EXERCISE DATA Start Marker

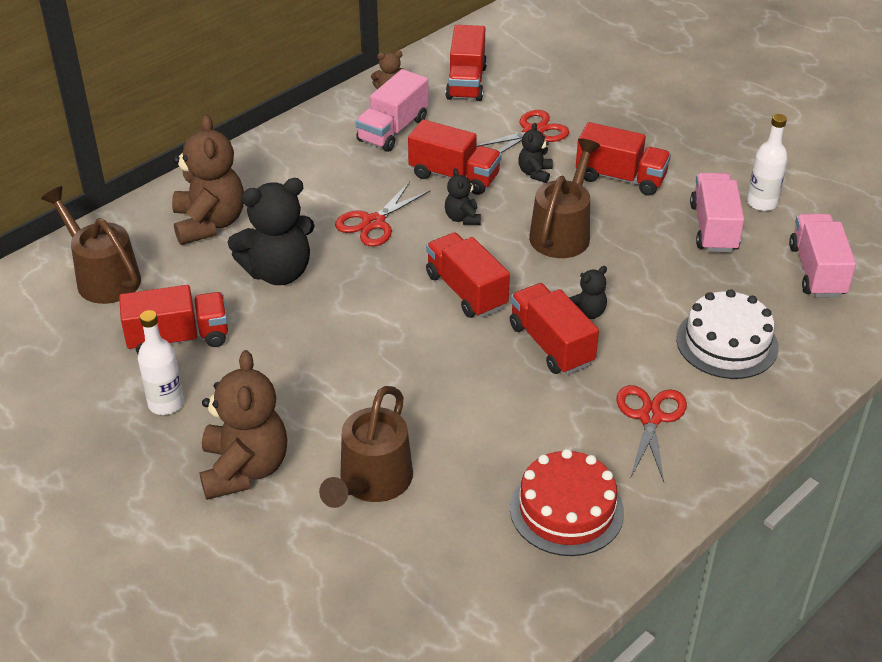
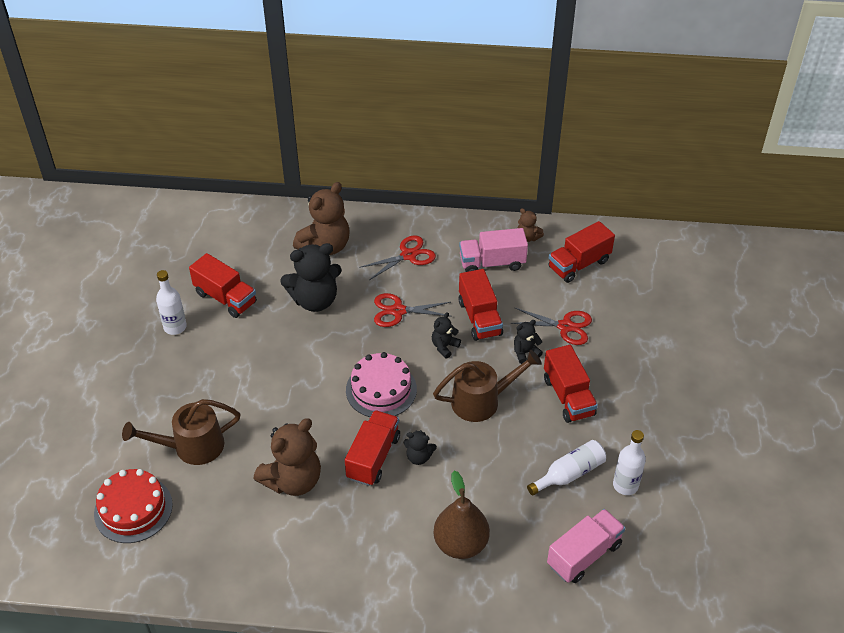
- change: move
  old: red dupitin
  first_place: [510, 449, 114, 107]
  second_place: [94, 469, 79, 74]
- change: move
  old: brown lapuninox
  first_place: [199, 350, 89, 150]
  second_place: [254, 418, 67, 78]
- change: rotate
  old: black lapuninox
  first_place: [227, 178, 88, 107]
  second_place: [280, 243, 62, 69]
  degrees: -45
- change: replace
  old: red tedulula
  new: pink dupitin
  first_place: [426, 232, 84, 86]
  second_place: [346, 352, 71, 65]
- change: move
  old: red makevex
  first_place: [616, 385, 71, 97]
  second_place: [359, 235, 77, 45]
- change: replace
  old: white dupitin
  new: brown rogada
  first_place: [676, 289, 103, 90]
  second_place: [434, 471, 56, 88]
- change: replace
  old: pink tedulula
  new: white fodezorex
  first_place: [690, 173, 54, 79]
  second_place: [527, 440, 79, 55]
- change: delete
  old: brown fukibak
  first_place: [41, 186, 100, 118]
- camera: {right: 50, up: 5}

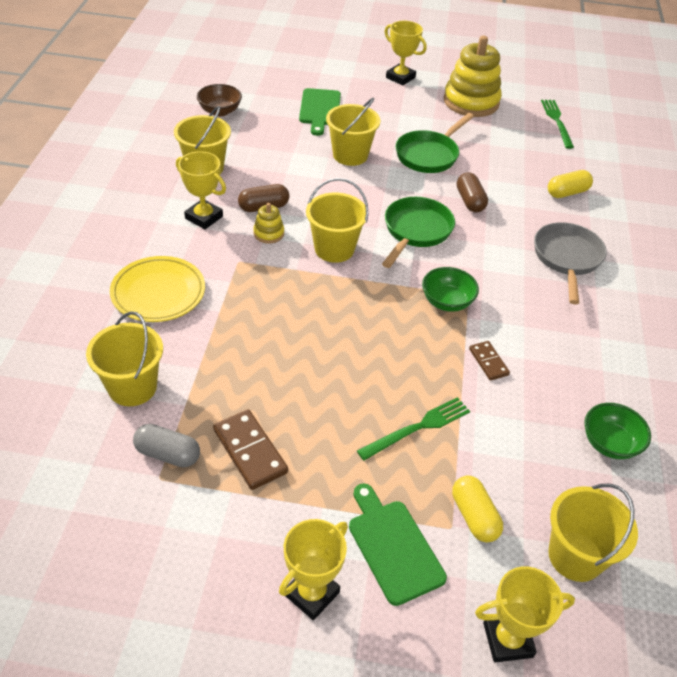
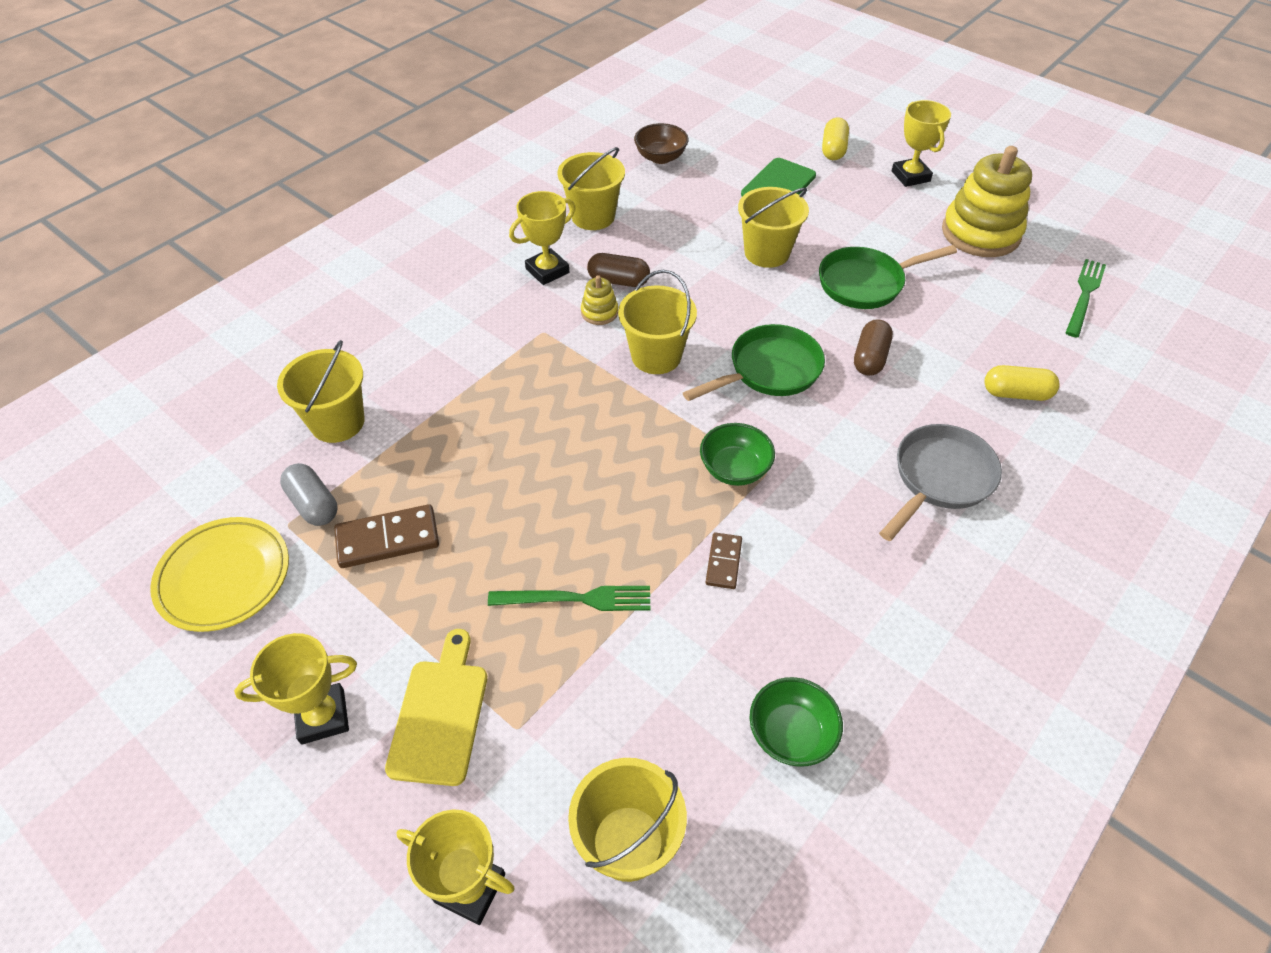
- change: move
  old: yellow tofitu
  first_place: [110, 256, 95, 66]
  second_place: [150, 517, 139, 115]
- change: rotate
  old: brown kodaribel
  first_place: [213, 410, 75, 80]
  second_place: [334, 504, 105, 64]
  degrees: 75
- change: recolor
  old: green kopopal
  new: yellow kopopal
  first_place: [349, 483, 98, 123]
  second_place: [385, 629, 102, 157]
- change: rotate
  old: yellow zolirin
  first_place: [176, 151, 50, 78]
  second_place: [509, 191, 66, 94]
  degrees: 75
- change: move
  old:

EXERCISE DATA End Marker

* [GOAL OF THE EXERCISE]:
Set down every entry exactly; omit the pictures.

* [SOLUTION TO THIS TASK]:
- change: move
  old: red dupitin
  first_place: [510, 449, 114, 107]
  second_place: [94, 469, 79, 74]
- change: move
  old: brown lapuninox
  first_place: [199, 350, 89, 150]
  second_place: [254, 418, 67, 78]
- change: rotate
  old: black lapuninox
  first_place: [227, 178, 88, 107]
  second_place: [280, 243, 62, 69]
  degrees: -45
- change: replace
  old: red tedulula
  new: pink dupitin
  first_place: [426, 232, 84, 86]
  second_place: [346, 352, 71, 65]
- change: move
  old: red makevex
  first_place: [616, 385, 71, 97]
  second_place: [359, 235, 77, 45]
- change: replace
  old: white dupitin
  new: brown rogada
  first_place: [676, 289, 103, 90]
  second_place: [434, 471, 56, 88]
- change: replace
  old: pink tedulula
  new: white fodezorex
  first_place: [690, 173, 54, 79]
  second_place: [527, 440, 79, 55]
- change: delete
  old: brown fukibak
  first_place: [41, 186, 100, 118]
- camera: {right: 50, up: 5}

- change: move
  old: yellow tofitu
  first_place: [110, 256, 95, 66]
  second_place: [150, 517, 139, 115]
- change: rotate
  old: brown kodaribel
  first_place: [213, 410, 75, 80]
  second_place: [334, 504, 105, 64]
  degrees: 75
- change: recolor
  old: green kopopal
  new: yellow kopopal
  first_place: [349, 483, 98, 123]
  second_place: [385, 629, 102, 157]
- change: rotate
  old: yellow zolirin
  first_place: [176, 151, 50, 78]
  second_place: [509, 191, 66, 94]
  degrees: 75
- change: move
  old:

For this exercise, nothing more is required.